What this task involves: Given the listing below, write out exactly the lines starting with the line that has "[(517,0),(498,0),(475,23),(494,42),(517,17),(517,0)]" and going on through the line that has "[(20,123),(40,109),(36,103),(16,118),(20,123)]", both kept.

Supplied records:
+ + + +

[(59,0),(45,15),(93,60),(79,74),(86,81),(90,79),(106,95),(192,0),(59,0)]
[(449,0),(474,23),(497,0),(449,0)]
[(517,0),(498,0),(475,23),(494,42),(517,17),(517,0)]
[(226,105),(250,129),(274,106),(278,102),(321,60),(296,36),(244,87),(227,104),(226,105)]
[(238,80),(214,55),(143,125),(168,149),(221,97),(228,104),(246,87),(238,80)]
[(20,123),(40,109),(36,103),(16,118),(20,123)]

+ + + +

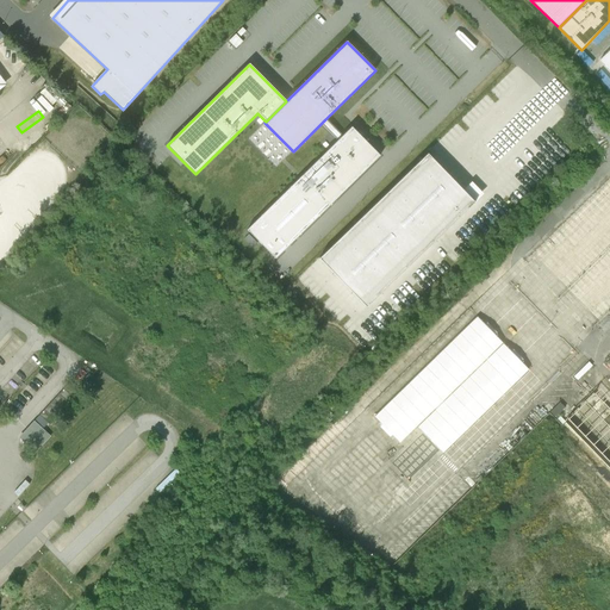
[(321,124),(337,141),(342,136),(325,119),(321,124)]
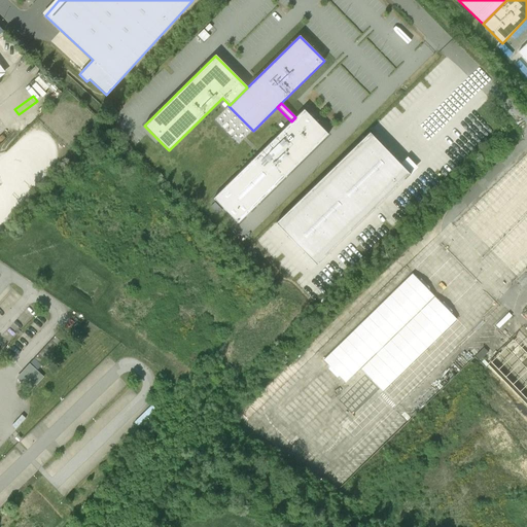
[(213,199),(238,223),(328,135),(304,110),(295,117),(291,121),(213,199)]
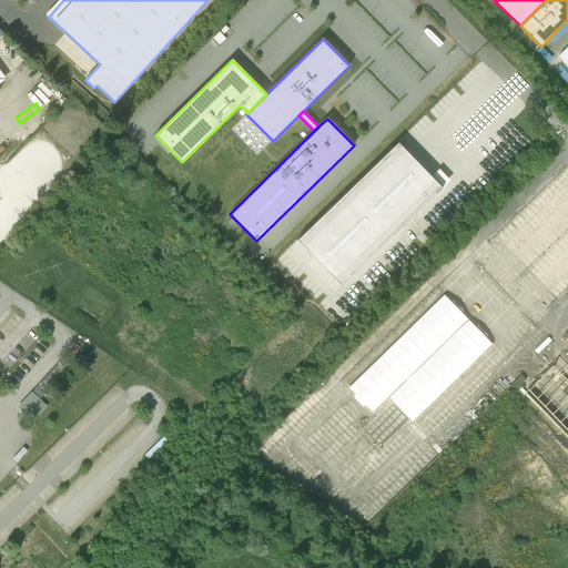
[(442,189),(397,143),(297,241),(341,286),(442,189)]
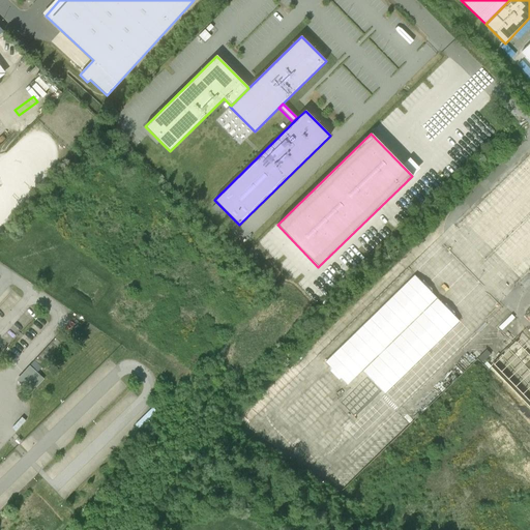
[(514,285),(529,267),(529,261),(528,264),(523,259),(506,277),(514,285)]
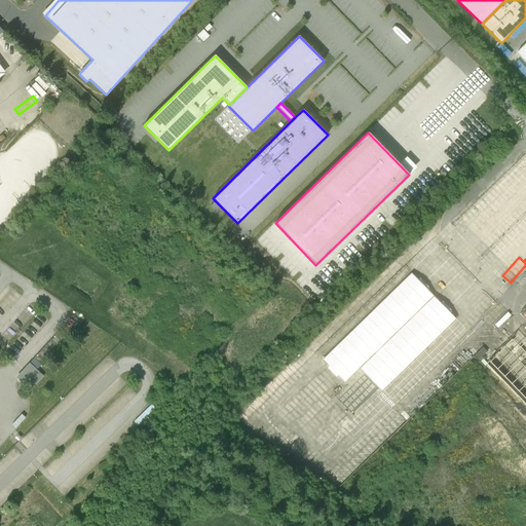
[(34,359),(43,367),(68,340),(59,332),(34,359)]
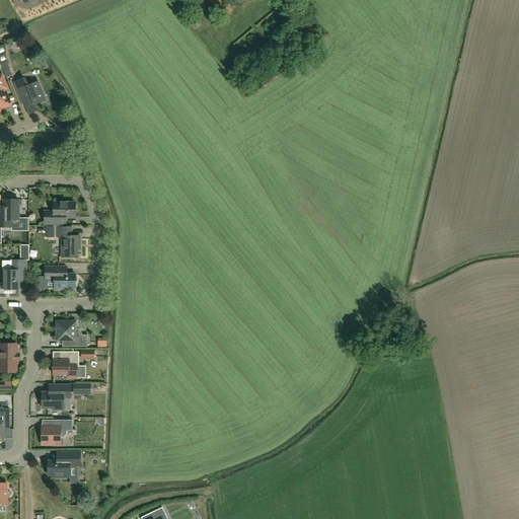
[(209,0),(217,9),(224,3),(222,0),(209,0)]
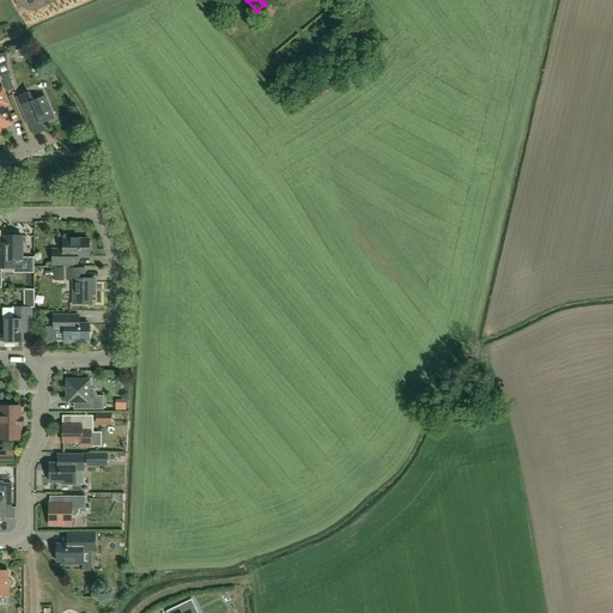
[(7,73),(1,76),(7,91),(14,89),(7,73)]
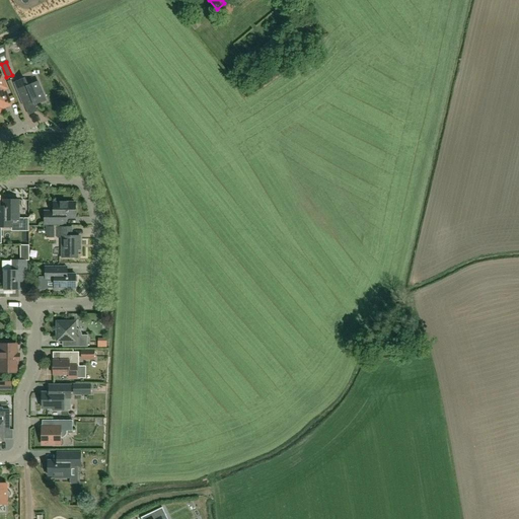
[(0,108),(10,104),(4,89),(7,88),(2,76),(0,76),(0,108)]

+ + + +

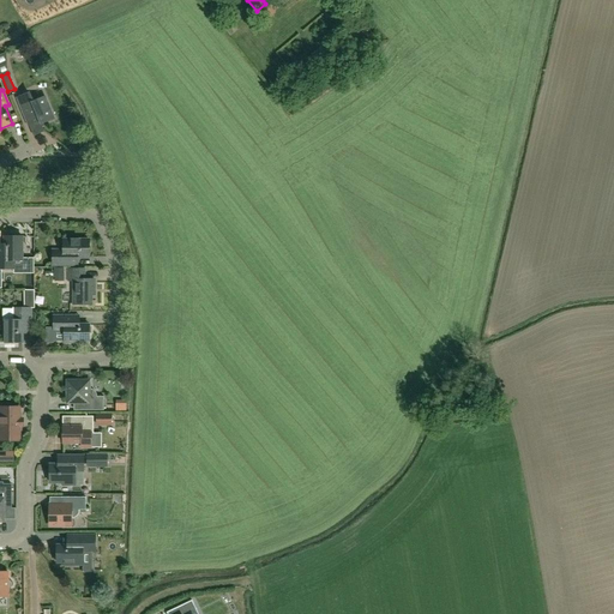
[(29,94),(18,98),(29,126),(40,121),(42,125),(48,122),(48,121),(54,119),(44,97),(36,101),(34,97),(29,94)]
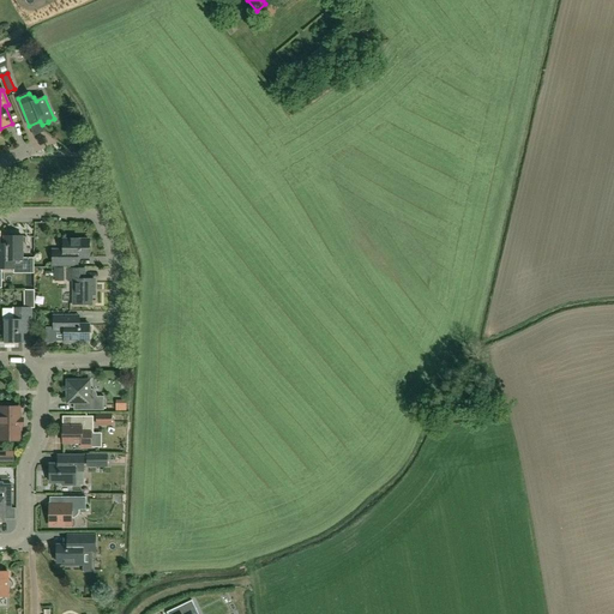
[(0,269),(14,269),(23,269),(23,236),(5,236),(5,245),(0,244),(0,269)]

+ + + +

Result of this exercise:
[(517,0),(498,0),(475,23),(494,42),(517,17),(517,0)]
[(226,105),(250,129),(274,106),(278,102),(321,60),(296,36),(244,87),(227,104),(226,105)]
[(238,80),(214,55),(143,125),(168,149),(221,97),(228,104),(246,87),(238,80)]
[(20,123),(40,109),(36,103),(16,118),(20,123)]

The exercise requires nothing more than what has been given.